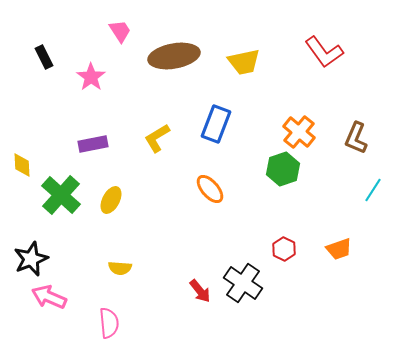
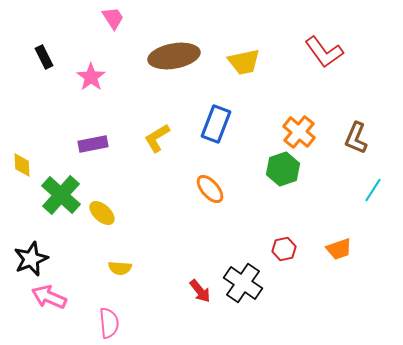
pink trapezoid: moved 7 px left, 13 px up
yellow ellipse: moved 9 px left, 13 px down; rotated 76 degrees counterclockwise
red hexagon: rotated 20 degrees clockwise
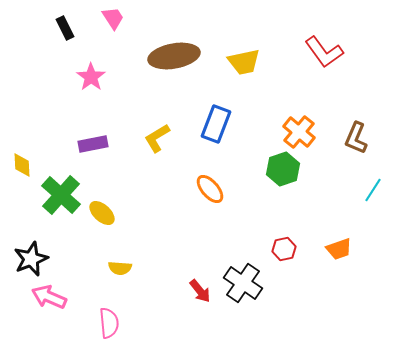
black rectangle: moved 21 px right, 29 px up
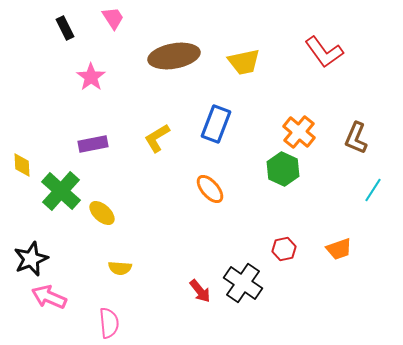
green hexagon: rotated 16 degrees counterclockwise
green cross: moved 4 px up
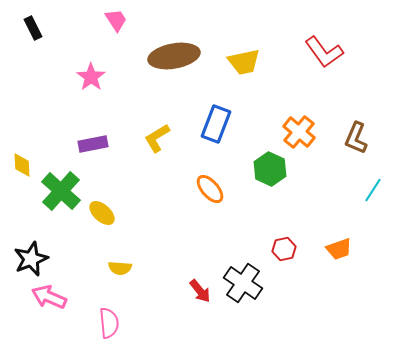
pink trapezoid: moved 3 px right, 2 px down
black rectangle: moved 32 px left
green hexagon: moved 13 px left
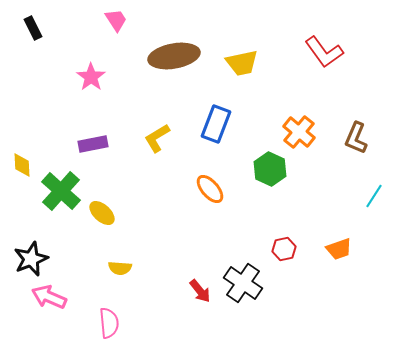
yellow trapezoid: moved 2 px left, 1 px down
cyan line: moved 1 px right, 6 px down
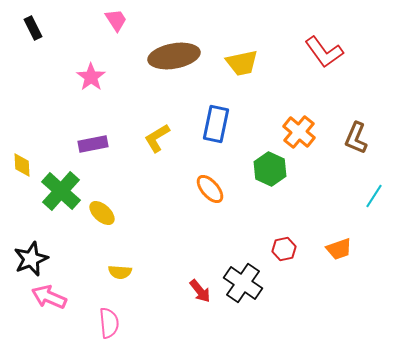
blue rectangle: rotated 9 degrees counterclockwise
yellow semicircle: moved 4 px down
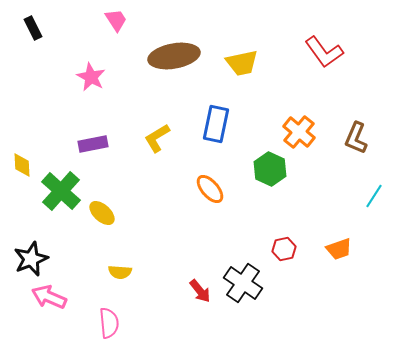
pink star: rotated 8 degrees counterclockwise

▶ **To do**
Reproduce word for word the lines of the data from the one containing "green hexagon: rotated" through the end of the data, including both, and leave the pictures out of your answer.

▶ **Answer for this exercise**
green hexagon: rotated 16 degrees counterclockwise
green cross: moved 4 px up
pink trapezoid: moved 3 px right, 2 px down
black rectangle: moved 32 px left
green hexagon: moved 13 px left
yellow trapezoid: moved 2 px left, 1 px down
cyan line: moved 1 px right, 6 px down
blue rectangle: rotated 9 degrees counterclockwise
yellow semicircle: moved 4 px down
pink star: rotated 8 degrees counterclockwise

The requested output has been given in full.